• [EXERCISE OBJECTIVE]:
Your answer must consist solely of the line containing "purple trophy: 3 -> 6" and each line after it through the end of the data, copied exactly.

• [DATA SHOWN]:
◇ ◇ ◇ ◇
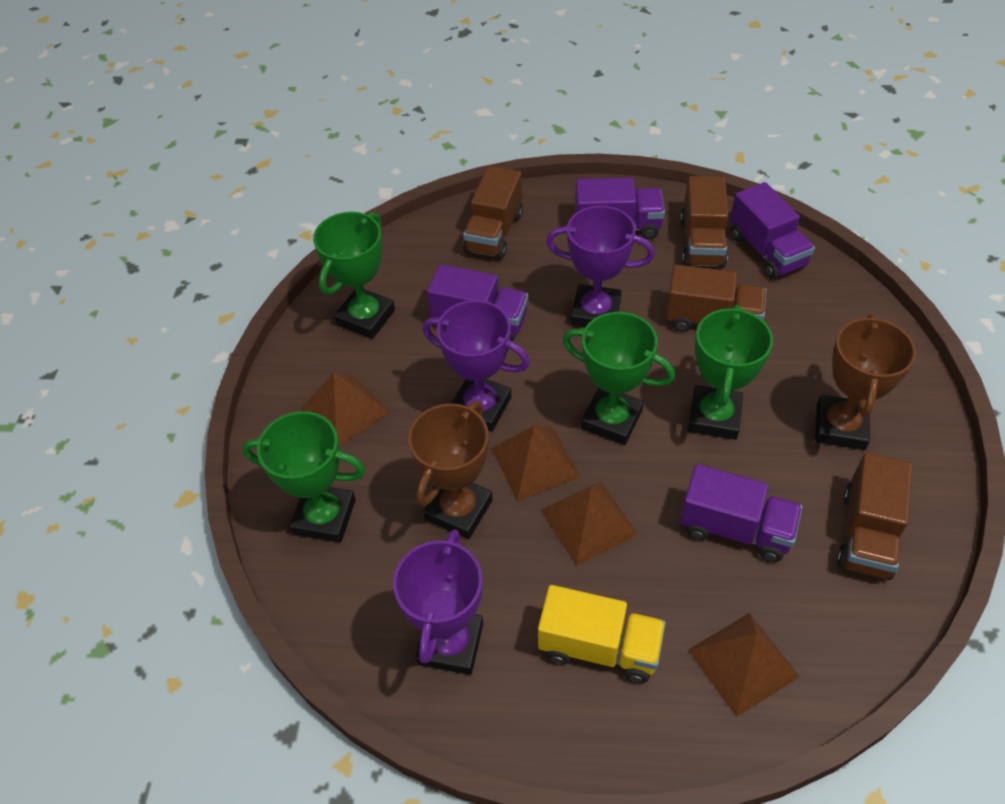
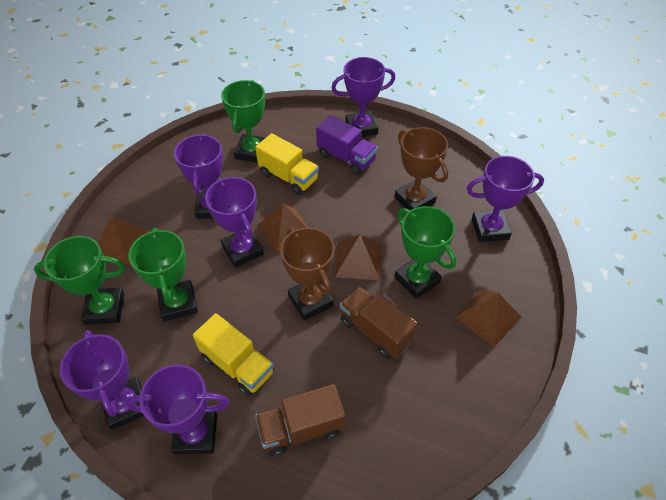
brown truck: 4 -> 2
purple trophy: 3 -> 6
purple truck: 4 -> 1
yellow truck: 1 -> 2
◇ ◇ ◇ ◇
• [SOLUTION TO THE PROBLEM]:
purple trophy: 3 -> 6
purple truck: 4 -> 1
yellow truck: 1 -> 2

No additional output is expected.